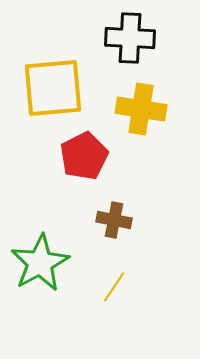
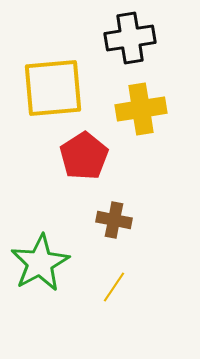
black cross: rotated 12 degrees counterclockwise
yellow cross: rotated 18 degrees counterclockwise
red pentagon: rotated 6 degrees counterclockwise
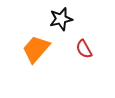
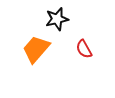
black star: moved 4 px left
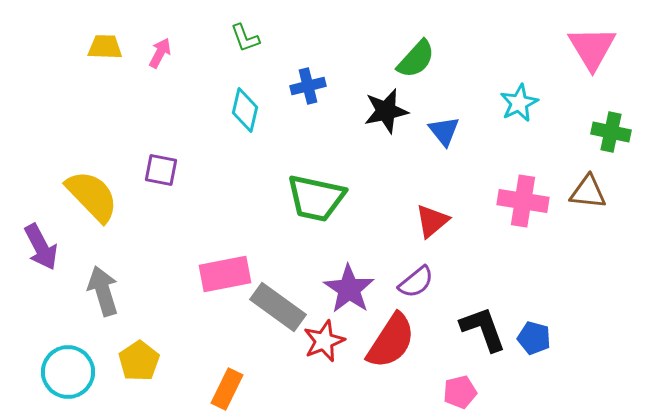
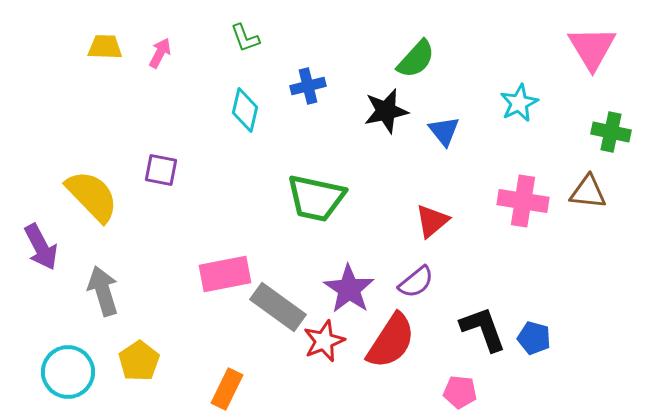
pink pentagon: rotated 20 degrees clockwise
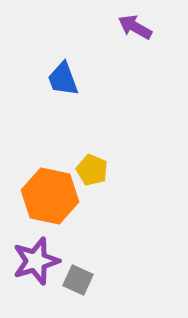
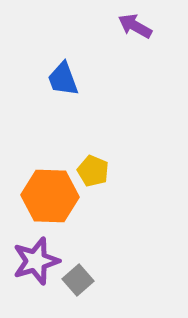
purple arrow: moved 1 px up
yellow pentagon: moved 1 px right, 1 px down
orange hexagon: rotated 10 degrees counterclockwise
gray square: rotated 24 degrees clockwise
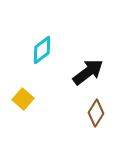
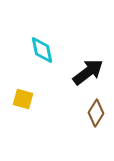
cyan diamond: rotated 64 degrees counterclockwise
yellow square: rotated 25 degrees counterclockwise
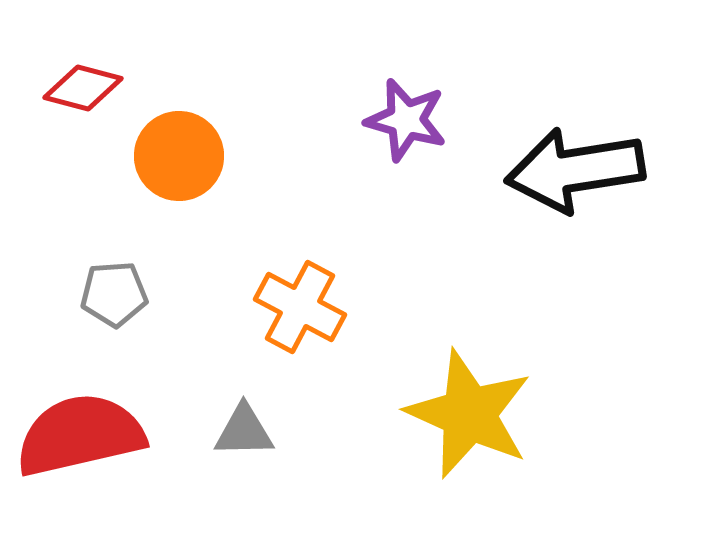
::::::
_About this task_. The expected answer is a copy of each line in the records that holds the word "black".

_Output_.
black cross: rotated 12 degrees counterclockwise
black star: moved 4 px left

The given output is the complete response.